Source data:
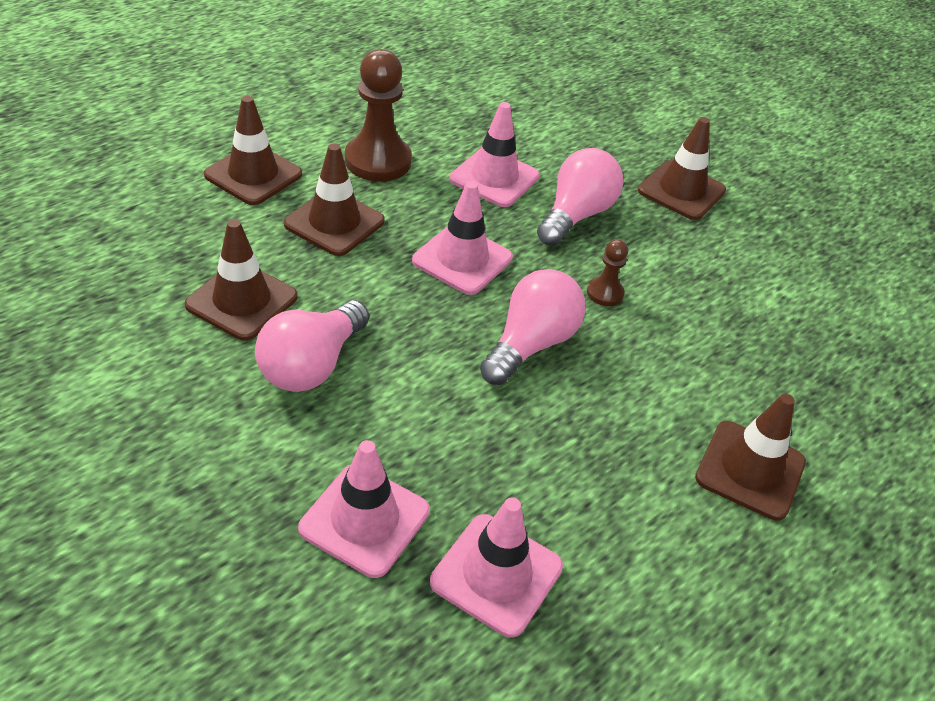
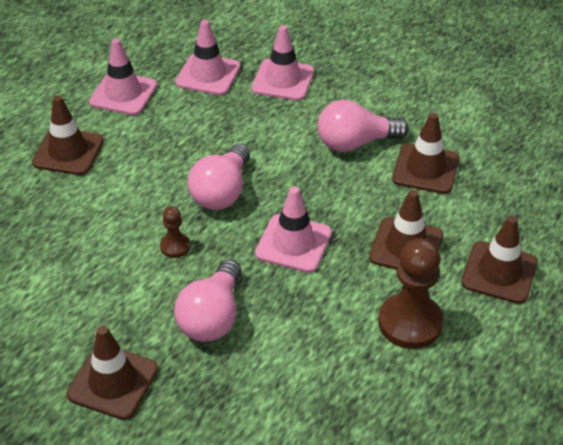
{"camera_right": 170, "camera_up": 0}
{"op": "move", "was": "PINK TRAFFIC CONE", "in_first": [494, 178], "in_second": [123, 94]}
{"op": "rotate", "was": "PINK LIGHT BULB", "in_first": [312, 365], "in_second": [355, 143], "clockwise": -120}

Your instructions:
Word for word, restate every line of the listing, omitting the pictures.

Response area:
{"camera_right": 170, "camera_up": 0}
{"op": "move", "was": "PINK TRAFFIC CONE", "in_first": [494, 178], "in_second": [123, 94]}
{"op": "rotate", "was": "PINK LIGHT BULB", "in_first": [312, 365], "in_second": [355, 143], "clockwise": -120}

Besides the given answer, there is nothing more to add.